**ACTIVITY**
Your task is to output every record exactly as it is given.

**INFORMATION PROVIDED**
****

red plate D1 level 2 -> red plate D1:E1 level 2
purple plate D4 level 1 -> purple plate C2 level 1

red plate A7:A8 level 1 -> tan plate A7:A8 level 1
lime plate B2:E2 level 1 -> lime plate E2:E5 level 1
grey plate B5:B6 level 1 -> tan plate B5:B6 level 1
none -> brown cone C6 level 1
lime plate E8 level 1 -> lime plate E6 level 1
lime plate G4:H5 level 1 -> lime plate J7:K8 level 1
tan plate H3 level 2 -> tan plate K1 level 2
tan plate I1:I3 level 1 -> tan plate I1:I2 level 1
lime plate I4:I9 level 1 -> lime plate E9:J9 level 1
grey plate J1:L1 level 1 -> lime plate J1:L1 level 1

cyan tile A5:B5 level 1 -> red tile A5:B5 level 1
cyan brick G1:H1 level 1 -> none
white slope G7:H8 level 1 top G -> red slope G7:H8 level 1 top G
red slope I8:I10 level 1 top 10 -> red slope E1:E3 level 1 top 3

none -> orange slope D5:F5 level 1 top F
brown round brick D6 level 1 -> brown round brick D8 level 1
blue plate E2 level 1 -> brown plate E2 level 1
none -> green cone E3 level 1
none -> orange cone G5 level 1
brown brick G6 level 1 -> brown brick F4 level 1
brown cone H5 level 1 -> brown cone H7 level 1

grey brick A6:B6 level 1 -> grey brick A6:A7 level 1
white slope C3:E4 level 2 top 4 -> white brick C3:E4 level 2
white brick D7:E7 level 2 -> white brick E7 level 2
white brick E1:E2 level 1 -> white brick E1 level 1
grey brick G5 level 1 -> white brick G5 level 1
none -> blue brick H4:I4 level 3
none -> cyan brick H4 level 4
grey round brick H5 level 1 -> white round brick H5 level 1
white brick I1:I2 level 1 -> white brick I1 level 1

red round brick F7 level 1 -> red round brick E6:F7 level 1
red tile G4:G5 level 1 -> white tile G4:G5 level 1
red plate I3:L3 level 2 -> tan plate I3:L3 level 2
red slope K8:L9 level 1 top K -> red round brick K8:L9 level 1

****

**RESPONSE**
red plate D1 level 2 -> red plate D1:E1 level 2
purple plate D4 level 1 -> purple plate C2 level 1

red plate A7:A8 level 1 -> tan plate A7:A8 level 1
lime plate B2:E2 level 1 -> lime plate E2:E5 level 1
grey plate B5:B6 level 1 -> tan plate B5:B6 level 1
none -> brown cone C6 level 1
lime plate E8 level 1 -> lime plate E6 level 1
lime plate G4:H5 level 1 -> lime plate J7:K8 level 1
tan plate H3 level 2 -> tan plate K1 level 2
tan plate I1:I3 level 1 -> tan plate I1:I2 level 1
lime plate I4:I9 level 1 -> lime plate E9:J9 level 1
grey plate J1:L1 level 1 -> lime plate J1:L1 level 1

cyan tile A5:B5 level 1 -> red tile A5:B5 level 1
cyan brick G1:H1 level 1 -> none
white slope G7:H8 level 1 top G -> red slope G7:H8 level 1 top G
red slope I8:I10 level 1 top 10 -> red slope E1:E3 level 1 top 3

none -> orange slope D5:F5 level 1 top F
brown round brick D6 level 1 -> brown round brick D8 level 1
blue plate E2 level 1 -> brown plate E2 level 1
none -> green cone E3 level 1
none -> orange cone G5 level 1
brown brick G6 level 1 -> brown brick F4 level 1
brown cone H5 level 1 -> brown cone H7 level 1

grey brick A6:B6 level 1 -> grey brick A6:A7 level 1
white slope C3:E4 level 2 top 4 -> white brick C3:E4 level 2
white brick D7:E7 level 2 -> white brick E7 level 2
white brick E1:E2 level 1 -> white brick E1 level 1
grey brick G5 level 1 -> white brick G5 level 1
none -> blue brick H4:I4 level 3
none -> cyan brick H4 level 4
grey round brick H5 level 1 -> white round brick H5 level 1
white brick I1:I2 level 1 -> white brick I1 level 1

red round brick F7 level 1 -> red round brick E6:F7 level 1
red tile G4:G5 level 1 -> white tile G4:G5 level 1
red plate I3:L3 level 2 -> tan plate I3:L3 level 2
red slope K8:L9 level 1 top K -> red round brick K8:L9 level 1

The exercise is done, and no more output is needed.